## [Instructions for the task]
Please copy each line of the listing below precisely, excluding the images.

## [Dataset excerpts]
━━━━━━━━━━━━━━━━
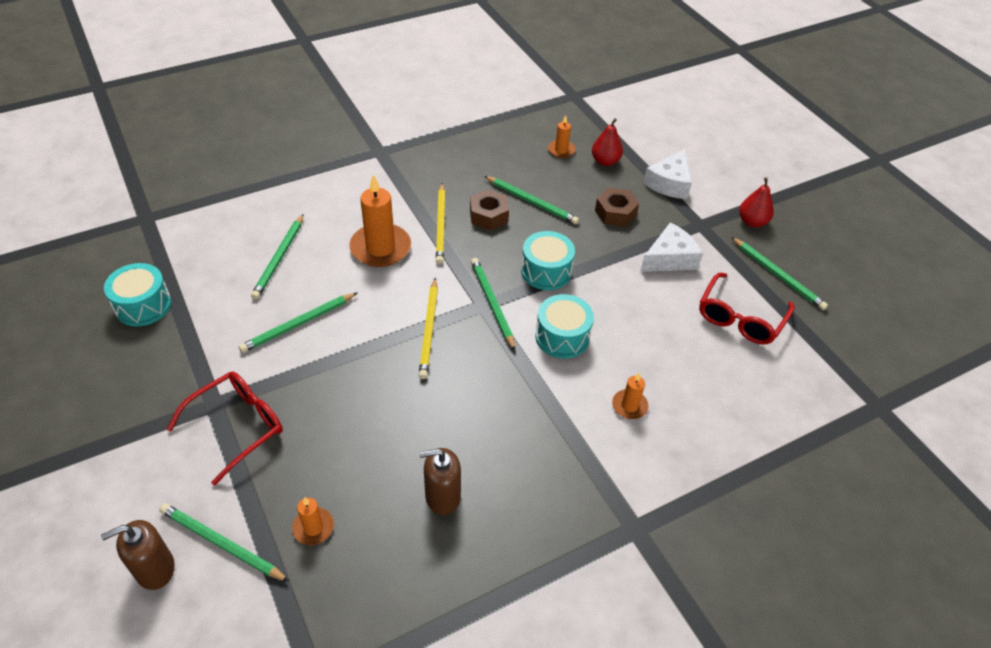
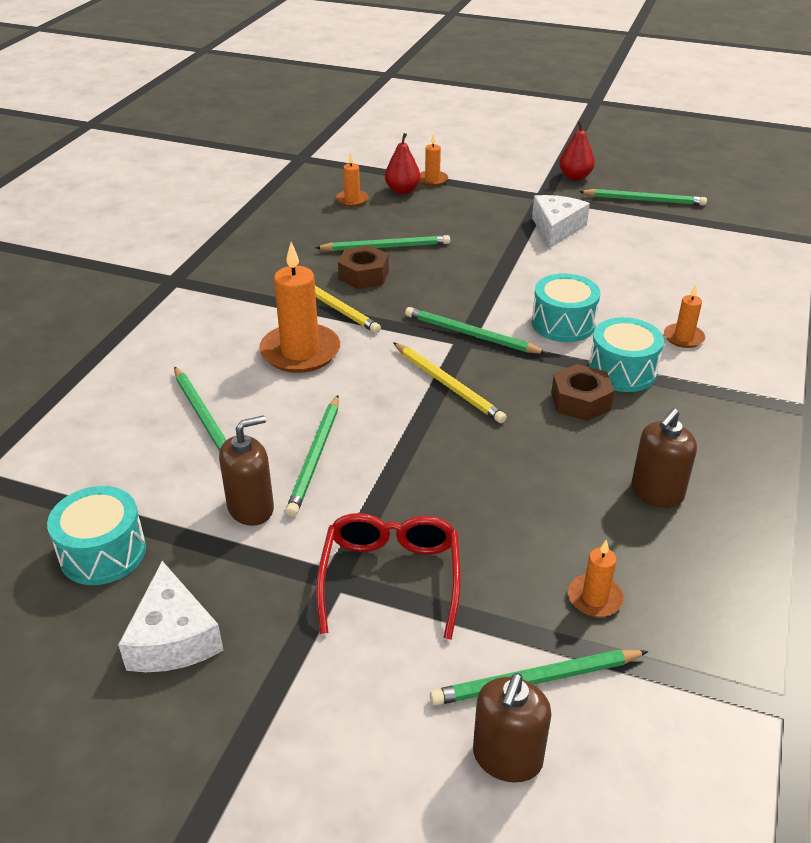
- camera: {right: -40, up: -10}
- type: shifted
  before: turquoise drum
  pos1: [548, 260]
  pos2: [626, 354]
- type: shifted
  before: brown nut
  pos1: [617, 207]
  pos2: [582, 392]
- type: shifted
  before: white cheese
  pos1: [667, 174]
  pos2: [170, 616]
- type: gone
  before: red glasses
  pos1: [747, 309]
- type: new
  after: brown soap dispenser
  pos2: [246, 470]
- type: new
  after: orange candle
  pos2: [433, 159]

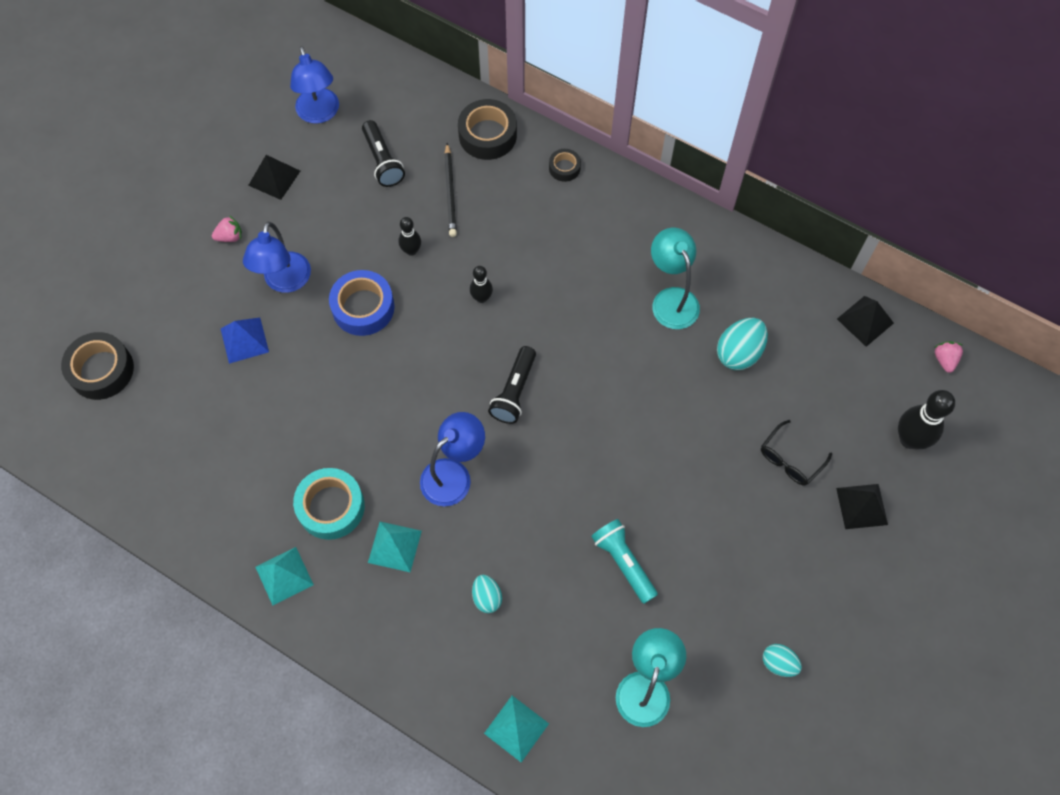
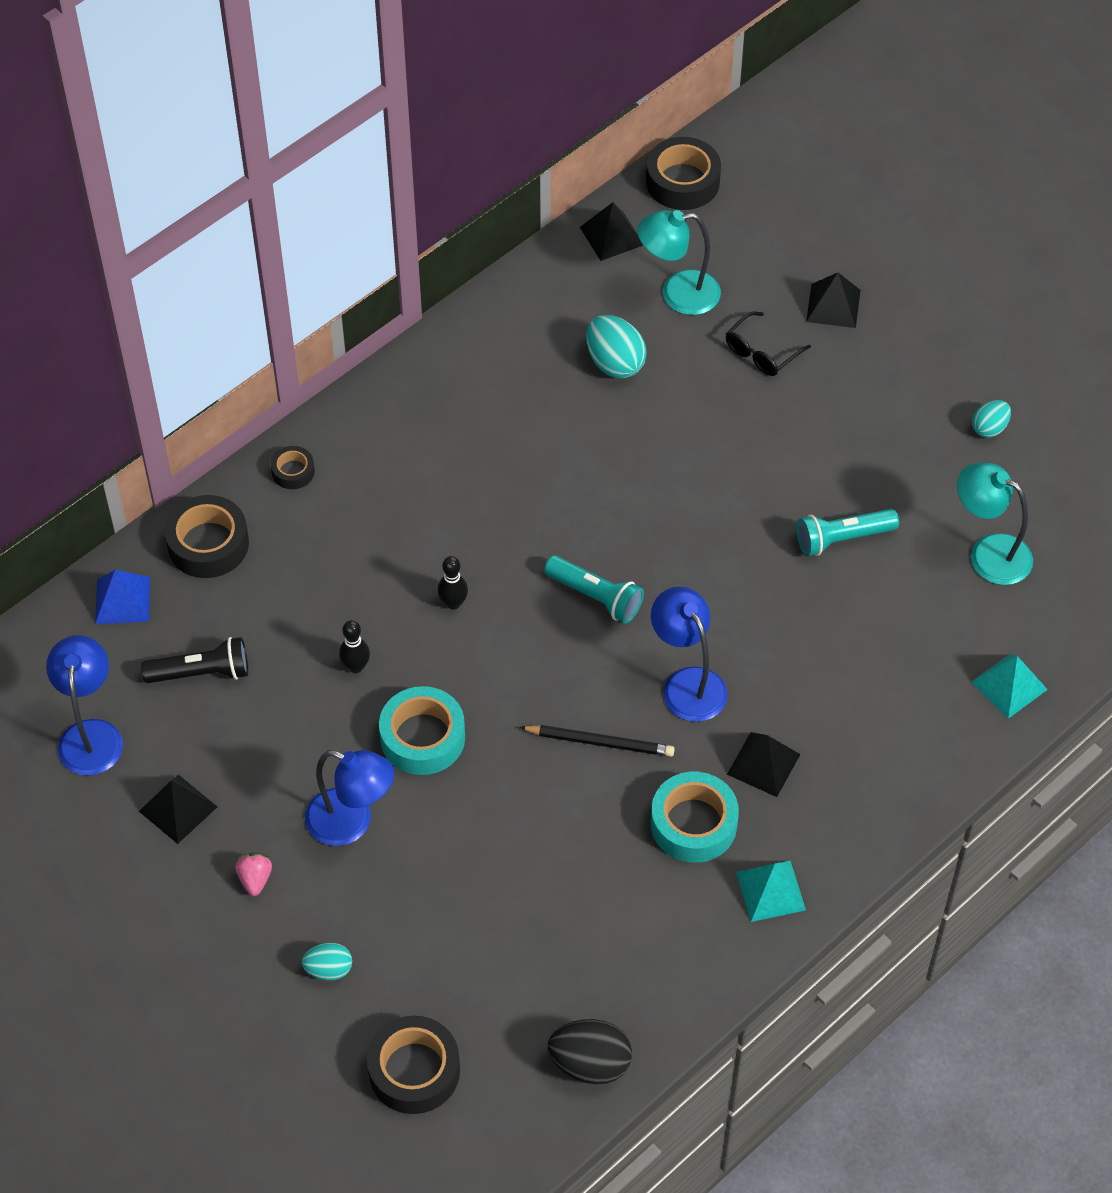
- camera: {right: -75, up: -10}
- type: shifted
  before: blue pyramid
  pos1: [245, 340]
  pos2: [122, 597]
- type: rotated
  before: blue lamp
  pos1: [314, 85]
  pos2: [84, 705]
  turn: -90
- type: repainted
  before: blue tape
  after: turquoise tape
  pos1: [362, 303]
  pos2: [422, 730]
- type: repainted
  before: turquoise pyramid
  after: black pyramid
  pos1: [395, 547]
  pos2: [763, 764]
- type: shifted
  before: black pencil
  pos1: [450, 190]
  pos2: [597, 741]
- type: shifted
  before: turquoise egg
  pos1: [487, 594]
  pos2: [327, 962]
- type: repainted
  before: black flashlight
  after: turquoise flashlight
  pos1: [512, 385]
  pos2: [594, 589]
- type: shifted
  before: turquoise lamp
  pos1: [675, 278]
  pos2: [679, 262]
- type: rotated
  before: black glasses
  pos1: [796, 453]
  pos2: [768, 343]
  turn: 75
- type: gone
  before: black bowling pin
  pos1: [926, 419]
- type: swapped
  before: pink strawberry
  after: black tape
  pos1: [948, 357]
  pos2: [683, 173]
- type: new
  after: black egg
  pos2: [590, 1051]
━━━━━━━━━━━━━━━━
## [Result of this exercise]
- camera: {right: -40, up: -10}
- type: shifted
  before: turquoise drum
  pos1: [548, 260]
  pos2: [626, 354]
- type: shifted
  before: brown nut
  pos1: [617, 207]
  pos2: [582, 392]
- type: shifted
  before: white cheese
  pos1: [667, 174]
  pos2: [170, 616]
- type: gone
  before: red glasses
  pos1: [747, 309]
- type: new
  after: brown soap dispenser
  pos2: [246, 470]
- type: new
  after: orange candle
  pos2: [433, 159]

- camera: {right: -75, up: -10}
- type: shifted
  before: blue pyramid
  pos1: [245, 340]
  pos2: [122, 597]
- type: rotated
  before: blue lamp
  pos1: [314, 85]
  pos2: [84, 705]
  turn: -90
- type: repainted
  before: blue tape
  after: turquoise tape
  pos1: [362, 303]
  pos2: [422, 730]
- type: repainted
  before: turquoise pyramid
  after: black pyramid
  pos1: [395, 547]
  pos2: [763, 764]
- type: shifted
  before: black pencil
  pos1: [450, 190]
  pos2: [597, 741]
- type: shifted
  before: turquoise egg
  pos1: [487, 594]
  pos2: [327, 962]
- type: repainted
  before: black flashlight
  after: turquoise flashlight
  pos1: [512, 385]
  pos2: [594, 589]
- type: shifted
  before: turquoise lamp
  pos1: [675, 278]
  pos2: [679, 262]
- type: rotated
  before: black glasses
  pos1: [796, 453]
  pos2: [768, 343]
  turn: 75
- type: gone
  before: black bowling pin
  pos1: [926, 419]
- type: swapped
  before: pink strawberry
  after: black tape
  pos1: [948, 357]
  pos2: [683, 173]
- type: new
  after: black egg
  pos2: [590, 1051]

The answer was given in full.